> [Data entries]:
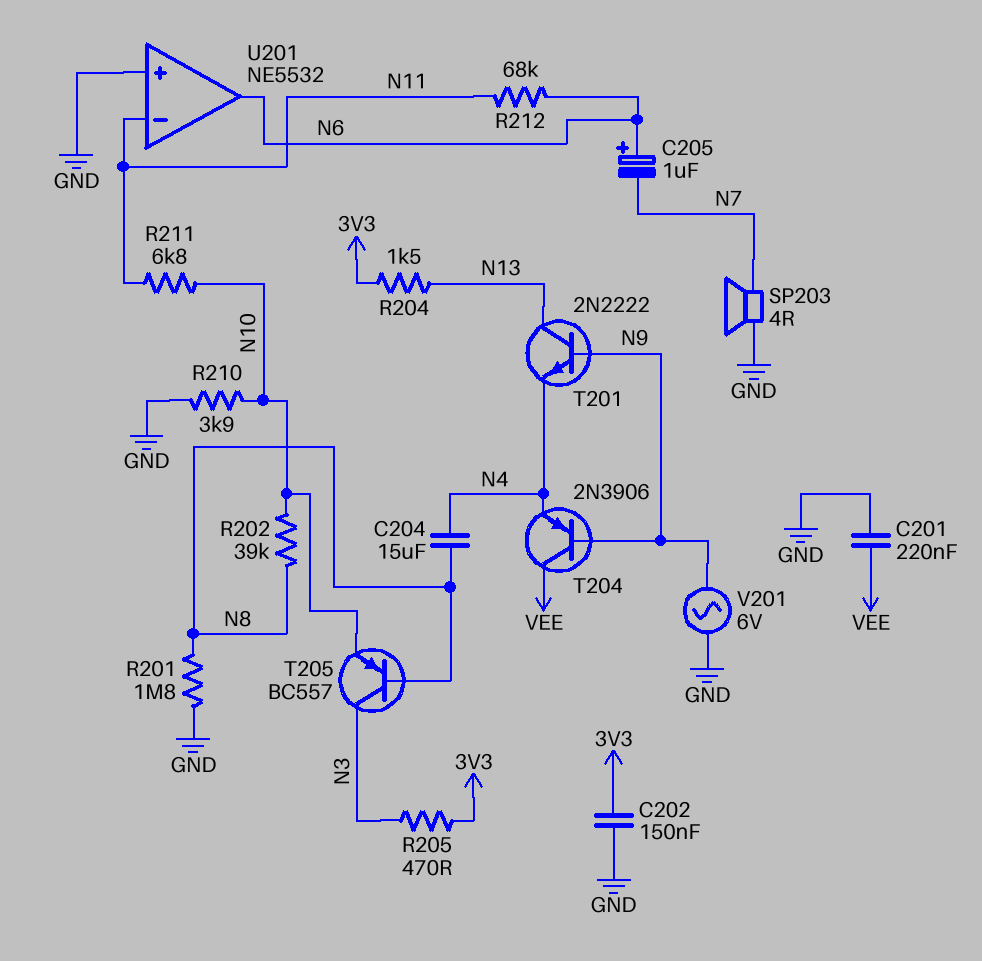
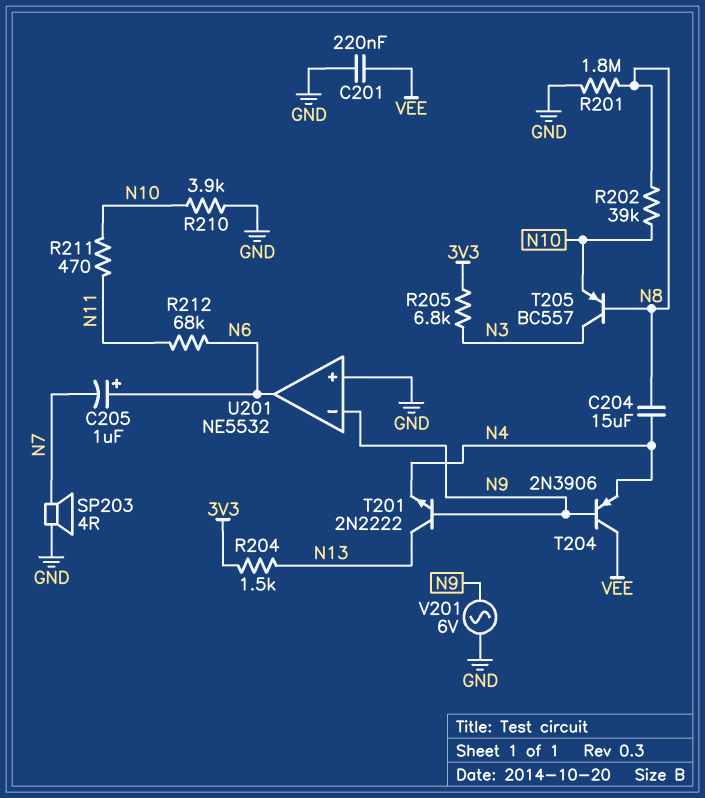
C202: 150nF (3V3, GND) -> none
R205: 470 (3V3, N3) -> 6.8k (3V3, N3)
R211: 6.8k (N10, N11) -> 470 (N10, N11)
U201 pin in-: N11 -> N9

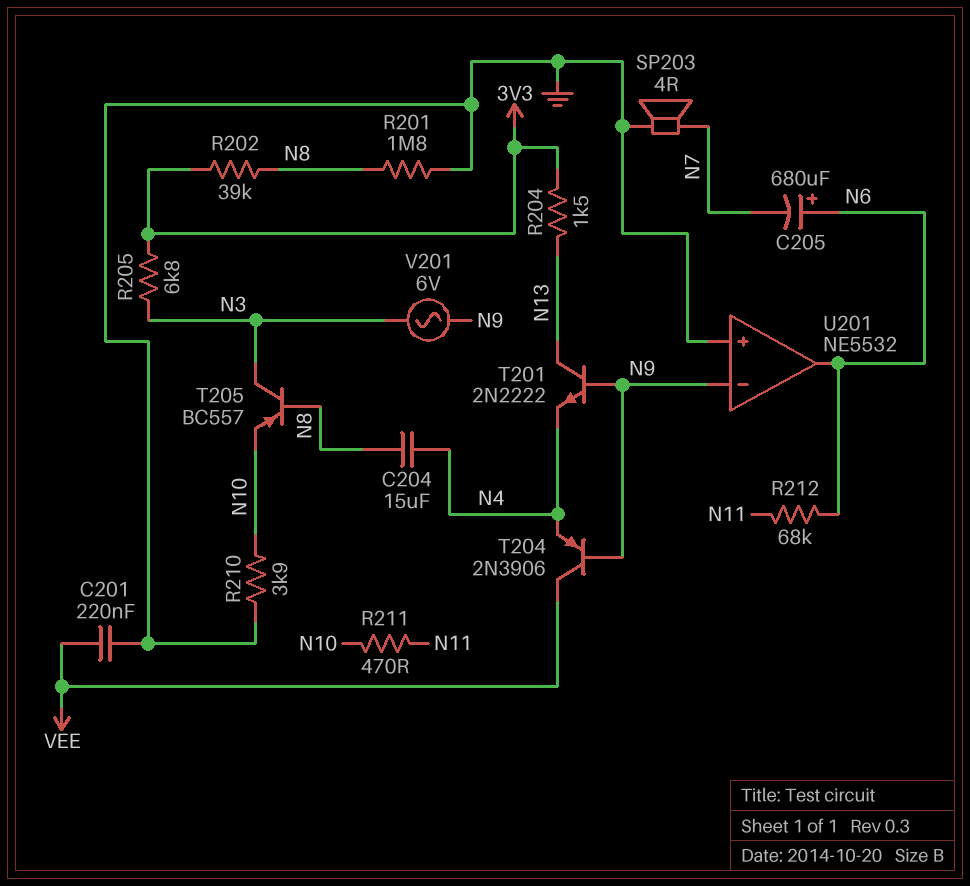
C205: 1uF (plus N6, minus N7) -> 680uF (plus N6, minus N7)
R202: 39k (N8, N10) -> 39k (3V3, N8)
V201: AC 6V (GND, N9) -> AC 6V (N3, N9)

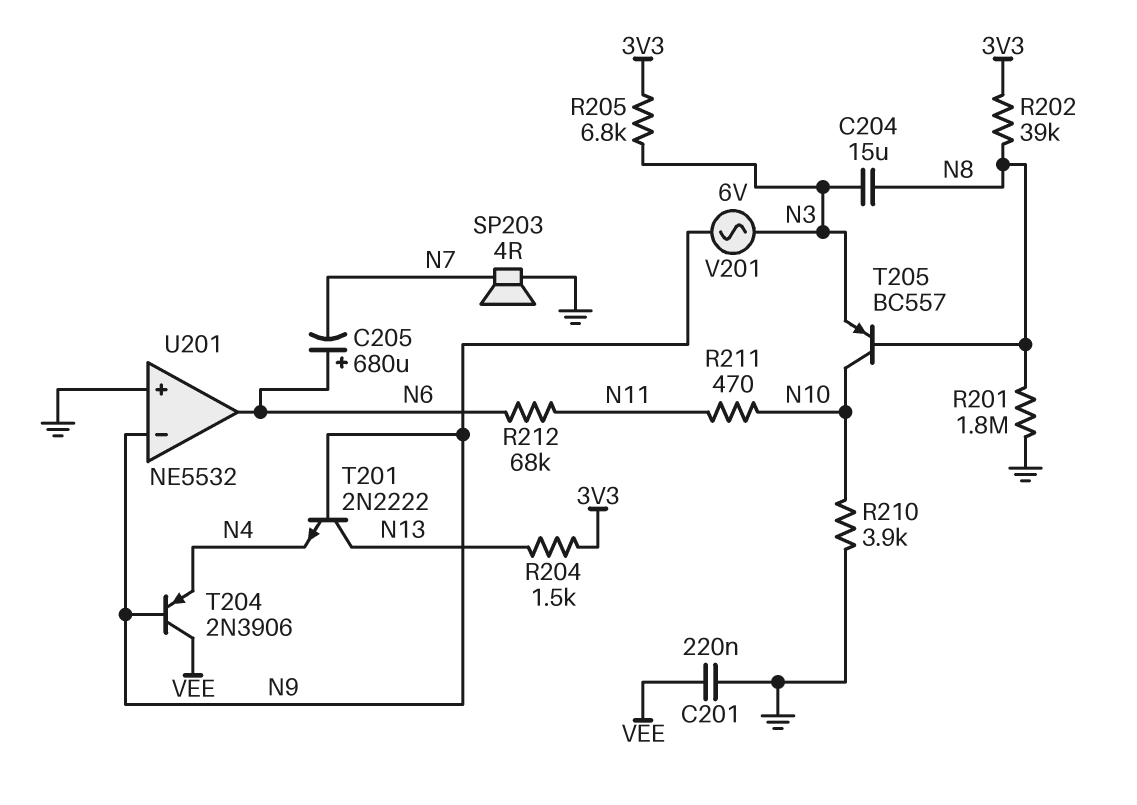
C204: 15uF (N4, N8) -> 15uF (N3, N8)
T205: PNP BC557 (B N8, C N3, E N10) -> PNP BC557 (B N8, C N10, E N3)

> [ACTION ITEM]: Every line above is to be written out unchanged, with the pictures omitted.

> [COMPLETED EXERCISE]:
C202: 150nF (3V3, GND) -> none
R205: 470 (3V3, N3) -> 6.8k (3V3, N3)
R211: 6.8k (N10, N11) -> 470 (N10, N11)
U201 pin in-: N11 -> N9

C205: 1uF (plus N6, minus N7) -> 680uF (plus N6, minus N7)
R202: 39k (N8, N10) -> 39k (3V3, N8)
V201: AC 6V (GND, N9) -> AC 6V (N3, N9)

C204: 15uF (N4, N8) -> 15uF (N3, N8)
T205: PNP BC557 (B N8, C N3, E N10) -> PNP BC557 (B N8, C N10, E N3)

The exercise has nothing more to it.